§ ASSIGNMENT
Output exactly the lines from the one holding "(288, 139) = (1039, 372): white" through the final line of the entries.

━━━ RECORDS ━━━

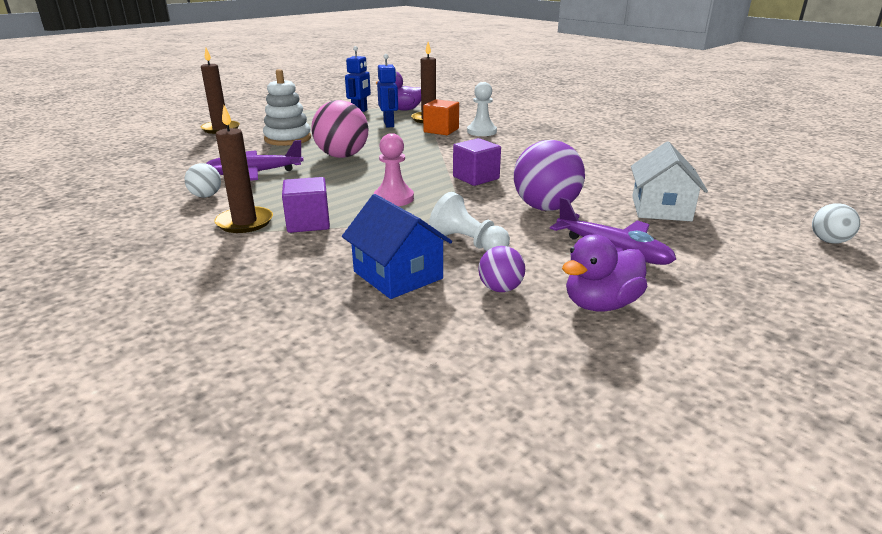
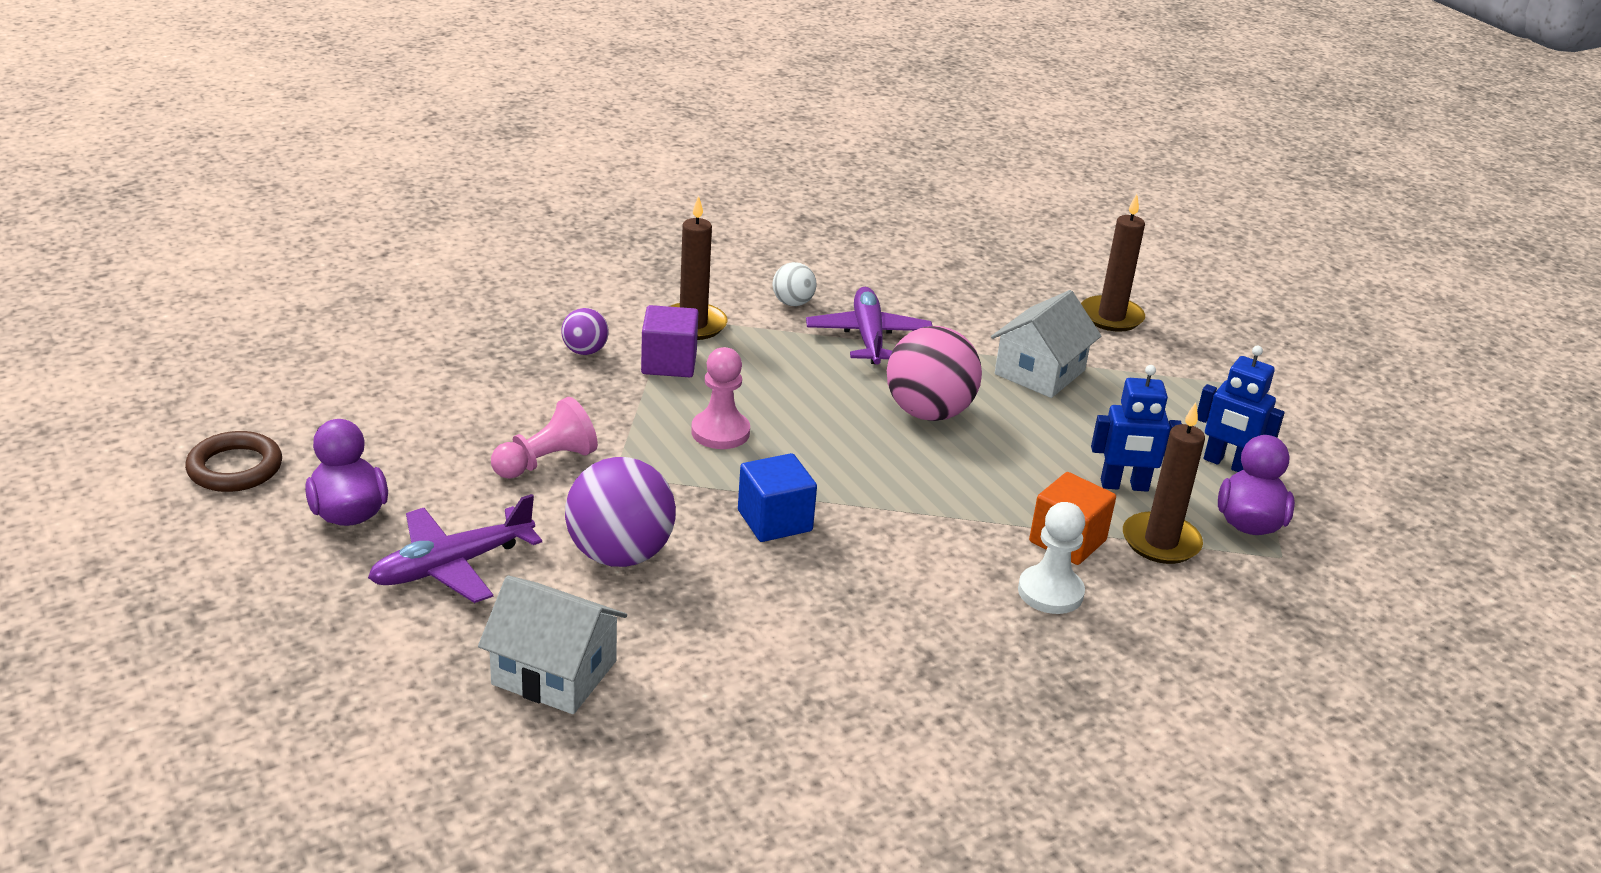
camera: 100 degrees right, 5 degrees up
(288, 139) = (1039, 372): white stacking toy -> white house
(398, 275) = (499, 402): blue house -> none
(468, 243) = (546, 462): white pawn -> pink pawn
(476, 178) = (774, 521): purple cube -> blue cube
(500, 289) = (426, 458): purple ball -> purple ball (585, 351)
(601, 386) = (235, 468): none -> brown ring
(829, 241) = (338, 802): white ball -> none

━━━

§ WRITTEN ANSWER
(288, 139) = (1039, 372): white stacking toy -> white house
(398, 275) = (499, 402): blue house -> none
(468, 243) = (546, 462): white pawn -> pink pawn
(476, 178) = (774, 521): purple cube -> blue cube
(500, 289) = (426, 458): purple ball -> purple ball (585, 351)
(601, 386) = (235, 468): none -> brown ring
(829, 241) = (338, 802): white ball -> none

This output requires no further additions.